Show every line in the entries below that contains the string "clef". Treat uppercase and lowercase letters as distinct.
--- START INFORMATION SUPPLIED ---
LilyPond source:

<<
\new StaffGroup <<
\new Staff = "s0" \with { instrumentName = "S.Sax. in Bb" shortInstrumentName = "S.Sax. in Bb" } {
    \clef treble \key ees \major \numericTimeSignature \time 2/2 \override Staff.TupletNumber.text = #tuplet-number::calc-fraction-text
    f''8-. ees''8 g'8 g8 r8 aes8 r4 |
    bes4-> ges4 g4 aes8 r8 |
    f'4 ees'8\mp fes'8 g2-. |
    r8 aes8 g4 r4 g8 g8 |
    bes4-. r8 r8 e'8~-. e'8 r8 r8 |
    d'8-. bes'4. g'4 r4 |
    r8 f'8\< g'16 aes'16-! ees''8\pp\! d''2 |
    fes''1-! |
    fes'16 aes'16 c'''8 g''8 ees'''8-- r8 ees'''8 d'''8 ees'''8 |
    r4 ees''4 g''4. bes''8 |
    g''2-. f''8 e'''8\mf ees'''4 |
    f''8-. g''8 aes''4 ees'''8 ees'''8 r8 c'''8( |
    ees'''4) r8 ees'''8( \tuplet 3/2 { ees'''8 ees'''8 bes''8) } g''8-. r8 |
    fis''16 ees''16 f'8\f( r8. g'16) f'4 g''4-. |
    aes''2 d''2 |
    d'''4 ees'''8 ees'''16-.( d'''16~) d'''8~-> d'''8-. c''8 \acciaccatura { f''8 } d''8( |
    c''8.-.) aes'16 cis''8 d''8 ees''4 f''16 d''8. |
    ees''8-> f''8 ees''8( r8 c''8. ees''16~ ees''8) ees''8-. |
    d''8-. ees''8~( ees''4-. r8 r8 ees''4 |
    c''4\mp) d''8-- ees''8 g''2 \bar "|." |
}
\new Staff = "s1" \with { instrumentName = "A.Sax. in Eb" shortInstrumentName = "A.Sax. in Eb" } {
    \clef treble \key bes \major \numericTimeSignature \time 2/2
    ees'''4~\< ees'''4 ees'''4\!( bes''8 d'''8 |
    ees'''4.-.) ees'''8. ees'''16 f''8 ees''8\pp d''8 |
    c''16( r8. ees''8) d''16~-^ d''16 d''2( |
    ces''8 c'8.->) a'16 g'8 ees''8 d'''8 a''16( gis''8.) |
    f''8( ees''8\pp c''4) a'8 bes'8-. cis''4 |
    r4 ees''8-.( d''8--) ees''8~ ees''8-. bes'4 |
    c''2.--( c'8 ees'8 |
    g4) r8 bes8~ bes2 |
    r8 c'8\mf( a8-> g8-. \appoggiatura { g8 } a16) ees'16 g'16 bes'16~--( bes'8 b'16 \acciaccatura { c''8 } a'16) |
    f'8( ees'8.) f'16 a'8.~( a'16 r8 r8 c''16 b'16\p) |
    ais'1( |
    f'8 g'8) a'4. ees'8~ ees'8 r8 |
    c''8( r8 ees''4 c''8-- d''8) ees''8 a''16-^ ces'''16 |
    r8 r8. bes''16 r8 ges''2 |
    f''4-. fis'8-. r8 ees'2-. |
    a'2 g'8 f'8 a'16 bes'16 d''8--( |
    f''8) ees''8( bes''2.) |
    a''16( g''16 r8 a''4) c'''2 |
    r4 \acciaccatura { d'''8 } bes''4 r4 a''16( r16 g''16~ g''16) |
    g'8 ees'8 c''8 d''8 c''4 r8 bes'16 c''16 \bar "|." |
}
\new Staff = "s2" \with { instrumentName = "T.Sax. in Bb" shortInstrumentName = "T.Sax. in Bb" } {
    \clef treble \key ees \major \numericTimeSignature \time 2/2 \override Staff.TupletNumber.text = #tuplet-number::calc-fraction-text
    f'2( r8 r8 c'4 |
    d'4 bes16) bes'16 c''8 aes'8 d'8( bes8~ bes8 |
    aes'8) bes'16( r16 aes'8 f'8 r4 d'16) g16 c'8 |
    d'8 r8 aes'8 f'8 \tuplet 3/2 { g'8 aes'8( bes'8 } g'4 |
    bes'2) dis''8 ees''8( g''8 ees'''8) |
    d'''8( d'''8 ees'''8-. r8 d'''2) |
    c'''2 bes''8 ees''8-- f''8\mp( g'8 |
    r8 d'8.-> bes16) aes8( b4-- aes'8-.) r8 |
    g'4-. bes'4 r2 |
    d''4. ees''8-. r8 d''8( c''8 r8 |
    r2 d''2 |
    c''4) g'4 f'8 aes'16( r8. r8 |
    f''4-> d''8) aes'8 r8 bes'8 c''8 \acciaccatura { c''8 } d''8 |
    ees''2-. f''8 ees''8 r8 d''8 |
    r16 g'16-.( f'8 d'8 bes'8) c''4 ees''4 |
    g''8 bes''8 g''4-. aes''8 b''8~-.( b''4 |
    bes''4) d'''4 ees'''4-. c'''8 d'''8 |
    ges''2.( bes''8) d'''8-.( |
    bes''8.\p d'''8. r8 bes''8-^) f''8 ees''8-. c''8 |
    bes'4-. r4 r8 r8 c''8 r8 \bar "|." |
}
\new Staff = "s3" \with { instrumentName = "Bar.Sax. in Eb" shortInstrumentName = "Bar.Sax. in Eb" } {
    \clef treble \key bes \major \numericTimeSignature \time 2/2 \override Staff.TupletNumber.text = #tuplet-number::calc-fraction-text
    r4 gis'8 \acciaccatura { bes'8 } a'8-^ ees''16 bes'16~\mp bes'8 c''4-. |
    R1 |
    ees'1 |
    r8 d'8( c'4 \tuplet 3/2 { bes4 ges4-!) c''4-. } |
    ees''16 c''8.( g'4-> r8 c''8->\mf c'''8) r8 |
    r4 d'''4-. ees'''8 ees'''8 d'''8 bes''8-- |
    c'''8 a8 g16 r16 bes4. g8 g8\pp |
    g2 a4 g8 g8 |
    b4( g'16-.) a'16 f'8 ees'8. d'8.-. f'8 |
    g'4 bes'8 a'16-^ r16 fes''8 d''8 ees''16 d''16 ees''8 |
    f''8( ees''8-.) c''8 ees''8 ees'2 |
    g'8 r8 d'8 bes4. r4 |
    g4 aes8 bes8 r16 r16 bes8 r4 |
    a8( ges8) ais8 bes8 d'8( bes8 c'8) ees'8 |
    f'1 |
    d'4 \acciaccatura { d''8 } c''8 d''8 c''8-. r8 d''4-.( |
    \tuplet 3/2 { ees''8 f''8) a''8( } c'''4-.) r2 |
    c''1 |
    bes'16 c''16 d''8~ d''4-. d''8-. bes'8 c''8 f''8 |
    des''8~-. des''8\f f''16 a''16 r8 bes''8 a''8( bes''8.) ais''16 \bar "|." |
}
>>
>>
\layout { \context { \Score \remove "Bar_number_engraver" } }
--- END INFORMATION SUPPLIED ---
• _WRITTEN SOLUTION_:
    \clef treble \key ees \major \numericTimeSignature \time 2/2 \override Staff.TupletNumber.text = #tuplet-number::calc-fraction-text
    \clef treble \key bes \major \numericTimeSignature \time 2/2
    \clef treble \key ees \major \numericTimeSignature \time 2/2 \override Staff.TupletNumber.text = #tuplet-number::calc-fraction-text
    \clef treble \key bes \major \numericTimeSignature \time 2/2 \override Staff.TupletNumber.text = #tuplet-number::calc-fraction-text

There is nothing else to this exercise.